## What you are asked to do
Look through the entries below and extract exactly the lines from the one containing "camera: 35 degrees right, 15 degrees up" through the one containing "camera: 30 degrees left, 5 degrees up", ends included.

Dataset items

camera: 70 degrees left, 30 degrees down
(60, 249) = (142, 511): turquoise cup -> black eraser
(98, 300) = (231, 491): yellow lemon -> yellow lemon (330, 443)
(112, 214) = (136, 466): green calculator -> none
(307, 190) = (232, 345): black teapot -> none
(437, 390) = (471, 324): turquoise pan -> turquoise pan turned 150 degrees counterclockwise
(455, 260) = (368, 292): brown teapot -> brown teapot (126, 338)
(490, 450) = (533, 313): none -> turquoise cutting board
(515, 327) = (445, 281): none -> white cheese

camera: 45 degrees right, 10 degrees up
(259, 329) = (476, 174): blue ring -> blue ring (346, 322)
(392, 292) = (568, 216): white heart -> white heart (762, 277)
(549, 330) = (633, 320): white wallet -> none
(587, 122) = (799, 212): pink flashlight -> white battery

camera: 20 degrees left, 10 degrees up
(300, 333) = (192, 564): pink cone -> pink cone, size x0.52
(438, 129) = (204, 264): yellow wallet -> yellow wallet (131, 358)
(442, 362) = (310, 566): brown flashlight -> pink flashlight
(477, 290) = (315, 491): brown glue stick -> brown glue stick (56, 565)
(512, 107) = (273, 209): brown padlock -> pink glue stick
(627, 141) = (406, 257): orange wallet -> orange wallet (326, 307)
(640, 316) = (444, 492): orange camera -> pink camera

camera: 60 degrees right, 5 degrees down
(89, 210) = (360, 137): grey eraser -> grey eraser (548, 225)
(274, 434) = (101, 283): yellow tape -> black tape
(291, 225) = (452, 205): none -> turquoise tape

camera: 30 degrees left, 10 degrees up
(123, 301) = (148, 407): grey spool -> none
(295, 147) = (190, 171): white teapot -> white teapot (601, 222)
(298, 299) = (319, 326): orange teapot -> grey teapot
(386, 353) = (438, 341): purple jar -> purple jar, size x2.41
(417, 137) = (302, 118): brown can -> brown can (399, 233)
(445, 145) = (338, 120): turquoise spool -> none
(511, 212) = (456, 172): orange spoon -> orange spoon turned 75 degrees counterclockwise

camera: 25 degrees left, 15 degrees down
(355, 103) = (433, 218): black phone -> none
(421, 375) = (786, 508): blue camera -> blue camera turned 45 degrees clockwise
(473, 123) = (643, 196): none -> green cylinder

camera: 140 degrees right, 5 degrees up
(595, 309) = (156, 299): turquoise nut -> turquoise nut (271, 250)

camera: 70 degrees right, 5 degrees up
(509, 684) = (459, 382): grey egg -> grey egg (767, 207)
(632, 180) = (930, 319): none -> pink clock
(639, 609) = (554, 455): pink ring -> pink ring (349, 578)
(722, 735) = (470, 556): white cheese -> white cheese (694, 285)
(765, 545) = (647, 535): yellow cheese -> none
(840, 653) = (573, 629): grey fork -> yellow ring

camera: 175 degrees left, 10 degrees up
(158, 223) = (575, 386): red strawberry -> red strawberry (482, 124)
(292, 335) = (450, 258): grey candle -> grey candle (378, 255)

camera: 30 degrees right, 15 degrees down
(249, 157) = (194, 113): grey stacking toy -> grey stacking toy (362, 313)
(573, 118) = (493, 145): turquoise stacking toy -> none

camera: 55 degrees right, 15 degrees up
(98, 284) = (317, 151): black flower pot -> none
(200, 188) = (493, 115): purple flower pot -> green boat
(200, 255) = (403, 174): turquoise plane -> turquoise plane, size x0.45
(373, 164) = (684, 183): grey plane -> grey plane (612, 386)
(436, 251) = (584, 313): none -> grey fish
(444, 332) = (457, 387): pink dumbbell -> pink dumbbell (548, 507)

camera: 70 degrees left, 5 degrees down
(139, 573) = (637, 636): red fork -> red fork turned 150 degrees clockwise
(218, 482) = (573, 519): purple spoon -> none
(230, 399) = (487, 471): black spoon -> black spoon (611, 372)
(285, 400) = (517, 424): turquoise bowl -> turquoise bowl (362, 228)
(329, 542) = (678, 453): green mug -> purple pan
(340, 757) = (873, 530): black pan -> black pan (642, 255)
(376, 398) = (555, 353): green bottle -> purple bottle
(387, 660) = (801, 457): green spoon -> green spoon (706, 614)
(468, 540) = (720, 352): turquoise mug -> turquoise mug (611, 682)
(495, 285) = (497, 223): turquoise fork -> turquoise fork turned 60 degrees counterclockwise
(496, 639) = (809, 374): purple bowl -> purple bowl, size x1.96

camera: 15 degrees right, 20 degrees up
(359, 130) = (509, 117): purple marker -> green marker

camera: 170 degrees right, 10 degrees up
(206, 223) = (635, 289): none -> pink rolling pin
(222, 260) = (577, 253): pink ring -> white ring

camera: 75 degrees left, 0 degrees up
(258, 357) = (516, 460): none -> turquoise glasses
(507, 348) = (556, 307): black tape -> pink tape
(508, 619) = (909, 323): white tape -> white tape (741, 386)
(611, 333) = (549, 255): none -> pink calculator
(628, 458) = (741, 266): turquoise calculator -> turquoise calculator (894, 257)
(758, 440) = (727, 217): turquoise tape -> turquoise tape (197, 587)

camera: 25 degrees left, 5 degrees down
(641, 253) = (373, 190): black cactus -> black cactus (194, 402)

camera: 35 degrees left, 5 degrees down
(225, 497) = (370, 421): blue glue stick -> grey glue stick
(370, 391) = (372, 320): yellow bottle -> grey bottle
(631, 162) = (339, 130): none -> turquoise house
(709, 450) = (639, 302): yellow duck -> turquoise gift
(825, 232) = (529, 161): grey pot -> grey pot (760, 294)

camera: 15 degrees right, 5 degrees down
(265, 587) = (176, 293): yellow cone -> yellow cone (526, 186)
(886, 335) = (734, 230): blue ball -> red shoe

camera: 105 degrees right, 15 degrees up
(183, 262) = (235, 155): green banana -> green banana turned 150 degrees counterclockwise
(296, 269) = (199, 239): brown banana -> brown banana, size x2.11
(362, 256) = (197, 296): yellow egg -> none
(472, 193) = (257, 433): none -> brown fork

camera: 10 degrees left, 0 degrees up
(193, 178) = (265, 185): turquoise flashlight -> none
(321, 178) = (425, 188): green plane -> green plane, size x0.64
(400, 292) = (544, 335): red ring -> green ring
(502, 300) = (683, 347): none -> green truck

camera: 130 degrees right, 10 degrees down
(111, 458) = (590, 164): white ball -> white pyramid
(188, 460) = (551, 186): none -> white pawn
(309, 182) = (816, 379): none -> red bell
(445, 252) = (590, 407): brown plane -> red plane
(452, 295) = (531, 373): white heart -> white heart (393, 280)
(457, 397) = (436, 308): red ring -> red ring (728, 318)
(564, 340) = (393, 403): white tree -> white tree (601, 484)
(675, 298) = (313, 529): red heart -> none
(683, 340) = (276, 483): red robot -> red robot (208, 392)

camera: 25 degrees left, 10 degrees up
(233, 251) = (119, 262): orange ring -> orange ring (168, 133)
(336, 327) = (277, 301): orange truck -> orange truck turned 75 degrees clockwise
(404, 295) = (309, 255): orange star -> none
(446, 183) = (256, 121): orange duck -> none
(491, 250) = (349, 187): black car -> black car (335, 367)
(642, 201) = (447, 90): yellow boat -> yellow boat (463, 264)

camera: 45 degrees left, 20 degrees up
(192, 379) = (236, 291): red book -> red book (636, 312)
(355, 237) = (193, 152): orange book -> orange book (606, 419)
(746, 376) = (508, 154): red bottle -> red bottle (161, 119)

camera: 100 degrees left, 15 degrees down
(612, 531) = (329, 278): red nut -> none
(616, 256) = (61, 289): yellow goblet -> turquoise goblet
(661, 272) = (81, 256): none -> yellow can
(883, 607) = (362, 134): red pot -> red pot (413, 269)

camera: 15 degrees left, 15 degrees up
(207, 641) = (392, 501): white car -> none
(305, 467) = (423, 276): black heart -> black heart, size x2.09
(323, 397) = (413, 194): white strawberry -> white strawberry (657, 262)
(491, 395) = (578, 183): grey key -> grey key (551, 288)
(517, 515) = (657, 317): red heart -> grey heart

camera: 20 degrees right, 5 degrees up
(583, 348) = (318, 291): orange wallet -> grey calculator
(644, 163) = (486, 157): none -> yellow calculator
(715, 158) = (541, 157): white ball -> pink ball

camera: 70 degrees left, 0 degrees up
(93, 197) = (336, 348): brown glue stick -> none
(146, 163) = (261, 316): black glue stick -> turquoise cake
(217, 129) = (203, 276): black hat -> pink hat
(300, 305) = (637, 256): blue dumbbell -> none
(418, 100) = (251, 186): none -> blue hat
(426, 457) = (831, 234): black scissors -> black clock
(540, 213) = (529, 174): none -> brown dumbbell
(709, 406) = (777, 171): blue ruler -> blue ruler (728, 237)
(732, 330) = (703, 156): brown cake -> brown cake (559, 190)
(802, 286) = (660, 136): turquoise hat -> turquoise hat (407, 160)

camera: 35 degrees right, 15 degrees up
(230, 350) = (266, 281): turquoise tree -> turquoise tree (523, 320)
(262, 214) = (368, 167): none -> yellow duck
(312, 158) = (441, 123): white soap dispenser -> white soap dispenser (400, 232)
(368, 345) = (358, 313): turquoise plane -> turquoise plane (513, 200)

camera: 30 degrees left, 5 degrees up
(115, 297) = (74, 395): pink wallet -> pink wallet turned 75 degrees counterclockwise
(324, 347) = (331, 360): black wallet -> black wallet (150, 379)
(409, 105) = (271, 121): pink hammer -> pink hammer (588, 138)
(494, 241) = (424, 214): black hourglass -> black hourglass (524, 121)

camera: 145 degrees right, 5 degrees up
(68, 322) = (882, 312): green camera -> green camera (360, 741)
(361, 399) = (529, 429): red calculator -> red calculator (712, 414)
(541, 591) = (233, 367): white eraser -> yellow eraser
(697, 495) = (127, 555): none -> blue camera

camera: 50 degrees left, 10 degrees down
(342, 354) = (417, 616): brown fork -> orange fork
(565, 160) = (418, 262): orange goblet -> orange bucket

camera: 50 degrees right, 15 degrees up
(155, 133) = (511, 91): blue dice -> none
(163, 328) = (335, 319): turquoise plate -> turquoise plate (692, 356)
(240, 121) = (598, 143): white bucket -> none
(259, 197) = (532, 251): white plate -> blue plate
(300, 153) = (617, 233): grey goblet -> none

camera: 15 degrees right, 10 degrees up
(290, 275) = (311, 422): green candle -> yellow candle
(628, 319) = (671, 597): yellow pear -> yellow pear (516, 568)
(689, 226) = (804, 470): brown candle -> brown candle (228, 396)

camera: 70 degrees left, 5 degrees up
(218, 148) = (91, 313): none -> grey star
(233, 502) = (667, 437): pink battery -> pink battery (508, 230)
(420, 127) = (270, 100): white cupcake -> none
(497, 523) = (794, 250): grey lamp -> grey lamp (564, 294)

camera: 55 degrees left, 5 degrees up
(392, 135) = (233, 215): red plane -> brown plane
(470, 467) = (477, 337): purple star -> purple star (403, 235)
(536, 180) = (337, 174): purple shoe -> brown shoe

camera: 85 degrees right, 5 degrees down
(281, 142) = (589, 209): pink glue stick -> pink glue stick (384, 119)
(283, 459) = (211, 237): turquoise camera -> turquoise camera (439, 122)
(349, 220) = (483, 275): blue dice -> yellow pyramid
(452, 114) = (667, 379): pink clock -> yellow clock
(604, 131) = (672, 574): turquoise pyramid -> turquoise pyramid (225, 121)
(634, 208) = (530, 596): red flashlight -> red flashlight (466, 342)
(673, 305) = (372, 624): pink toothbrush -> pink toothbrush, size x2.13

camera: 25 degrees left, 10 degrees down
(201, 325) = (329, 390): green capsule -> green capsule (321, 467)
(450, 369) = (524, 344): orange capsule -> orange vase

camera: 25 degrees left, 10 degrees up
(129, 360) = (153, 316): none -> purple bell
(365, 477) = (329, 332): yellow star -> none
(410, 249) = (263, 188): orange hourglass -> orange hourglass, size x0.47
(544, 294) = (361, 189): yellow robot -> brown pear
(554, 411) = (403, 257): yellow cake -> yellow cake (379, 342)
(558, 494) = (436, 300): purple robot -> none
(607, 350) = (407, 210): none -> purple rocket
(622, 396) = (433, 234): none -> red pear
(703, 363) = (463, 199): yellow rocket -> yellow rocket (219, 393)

## Output of the exercise
camera: 35 degrees right, 15 degrees up
(230, 350) = (266, 281): turquoise tree -> turquoise tree (523, 320)
(262, 214) = (368, 167): none -> yellow duck
(312, 158) = (441, 123): white soap dispenser -> white soap dispenser (400, 232)
(368, 345) = (358, 313): turquoise plane -> turquoise plane (513, 200)

camera: 30 degrees left, 5 degrees up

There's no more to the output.